Entries shown.
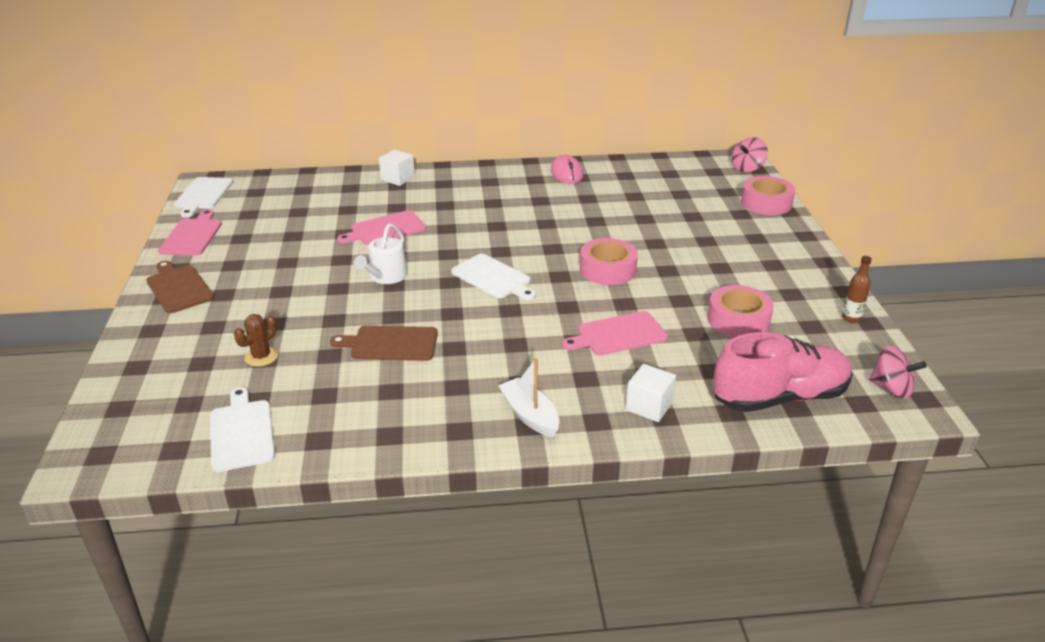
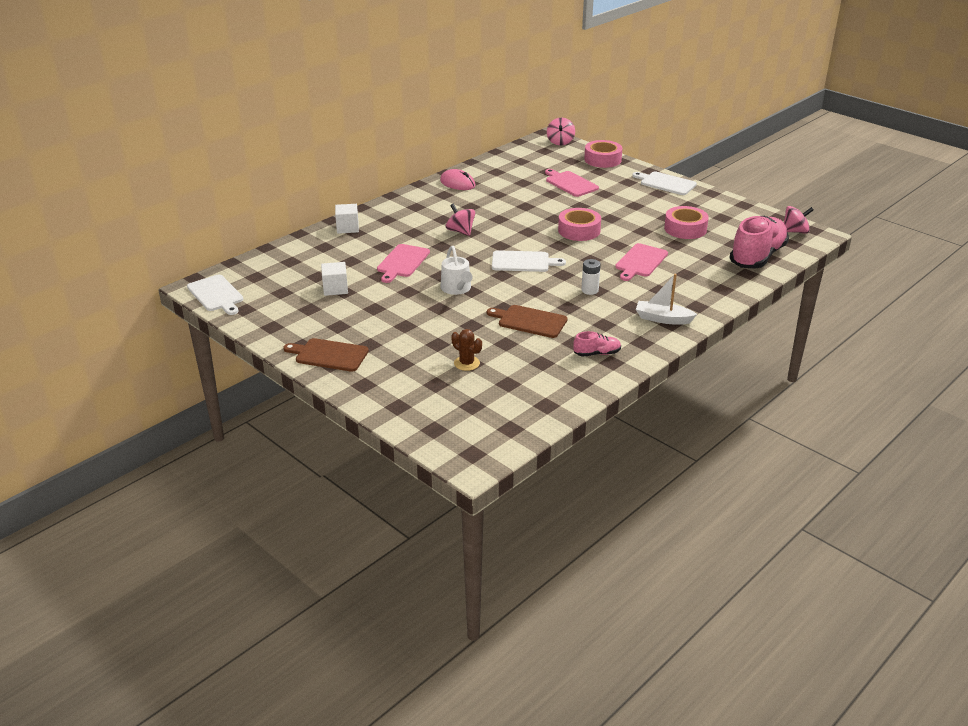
camera: 40 degrees left, 0 degrees up
(192, 236) = (268, 322): pink cutting board -> pink cutting board (570, 183)
(241, 432) = (532, 402): white cutting board -> white cutting board (666, 183)
(261, 357) = (466, 363): brown cactus -> brown cactus turned 45 degrees counterclockwise
(391, 344) = (530, 321): brown cutting board -> brown cutting board turned 60 degrees clockwise
(392, 416) = (597, 353): none -> pink shoe
(488, 221) = (460, 231): none -> pink spinning top
(507, 340) = (589, 290): none -> white battery
(649, 406) = (709, 288): white cube -> white cube (335, 289)
(851, 318) = (733, 206): brown bottle -> none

What the task requires.
Write out again, exactly, the line containing "(241, 432) = (532, 402): white" and every later line of the records. Omit the rest.

Output for this exercise.
(241, 432) = (532, 402): white cutting board -> white cutting board (666, 183)
(261, 357) = (466, 363): brown cactus -> brown cactus turned 45 degrees counterclockwise
(391, 344) = (530, 321): brown cutting board -> brown cutting board turned 60 degrees clockwise
(392, 416) = (597, 353): none -> pink shoe
(488, 221) = (460, 231): none -> pink spinning top
(507, 340) = (589, 290): none -> white battery
(649, 406) = (709, 288): white cube -> white cube (335, 289)
(851, 318) = (733, 206): brown bottle -> none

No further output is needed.